*WHAT YOU WILL DO*: Without any of the pictures, print every record below exactly.

*** Block opens ***

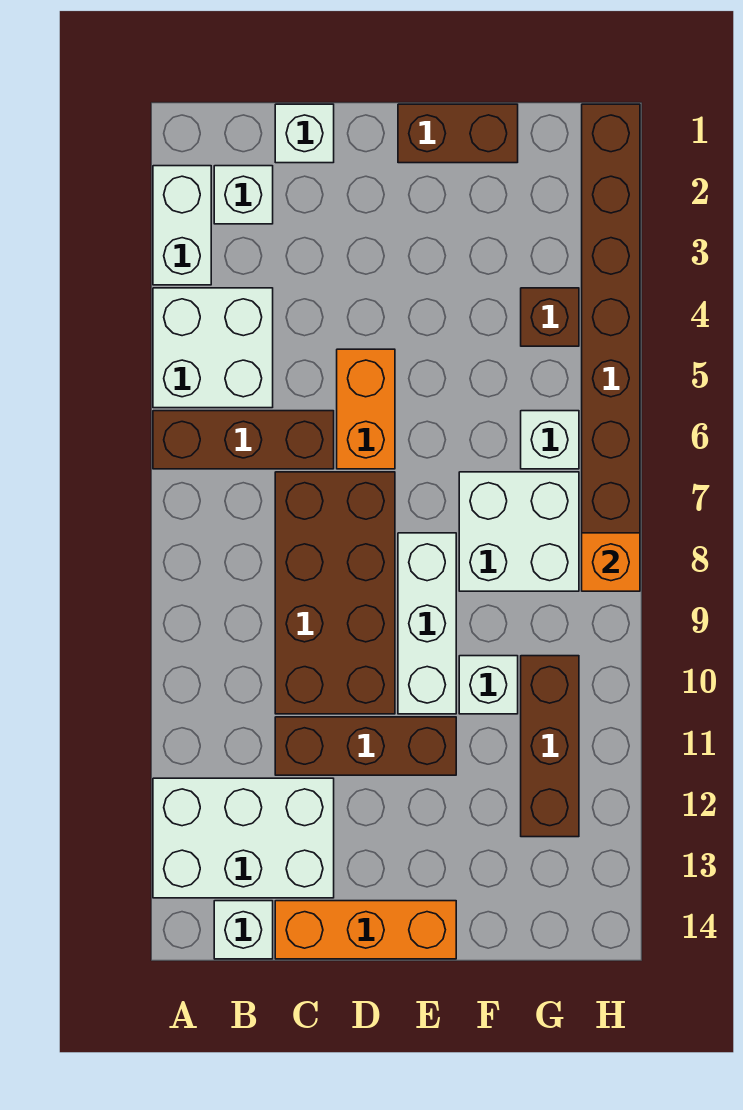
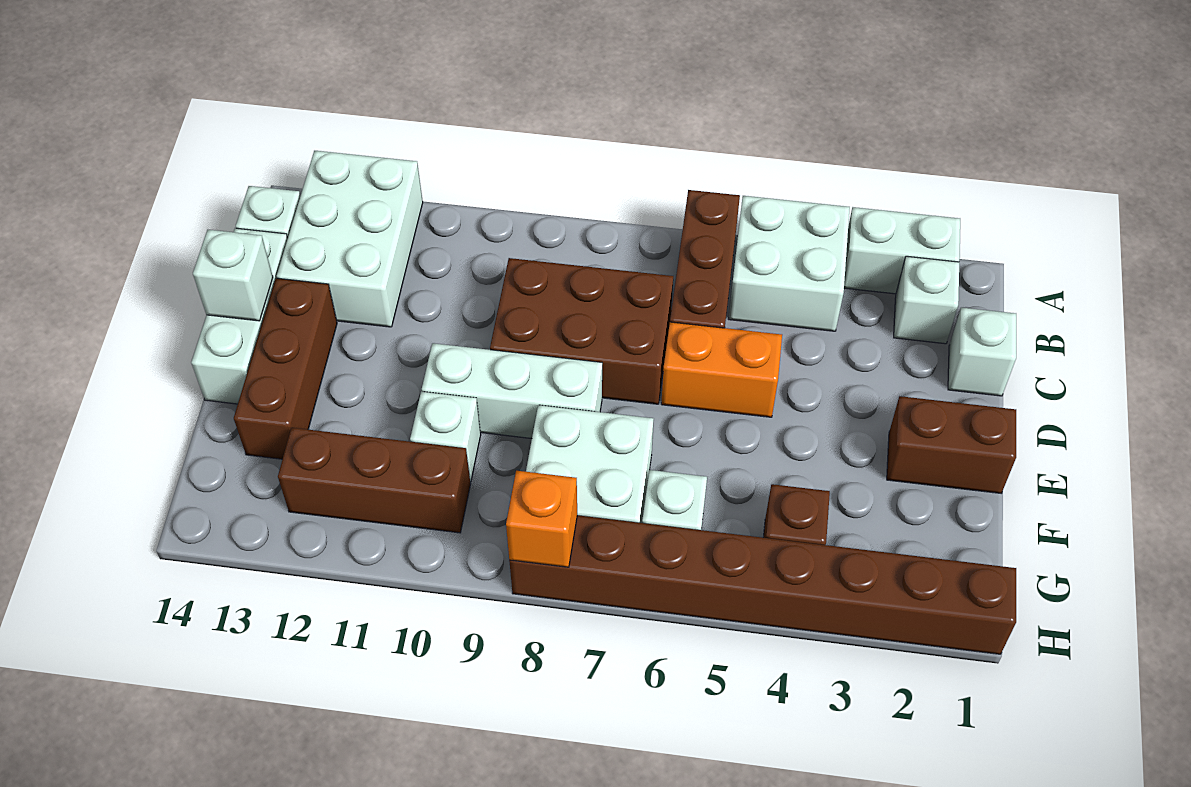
brown brick C7:D10 level 1 -> brown brick C7:D9 level 1
brown brick C11:E11 level 1 -> brown brick D13:F13 level 1
orange brick C14:E14 level 1 -> white brick C14:E14 level 1
none -> white brick D14 level 2
brown brick E1:F1 level 1 -> brown brick E1:E2 level 1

*** Block closes ***

*REPLY TO THE EXERCISE*:
brown brick C7:D10 level 1 -> brown brick C7:D9 level 1
brown brick C11:E11 level 1 -> brown brick D13:F13 level 1
orange brick C14:E14 level 1 -> white brick C14:E14 level 1
none -> white brick D14 level 2
brown brick E1:F1 level 1 -> brown brick E1:E2 level 1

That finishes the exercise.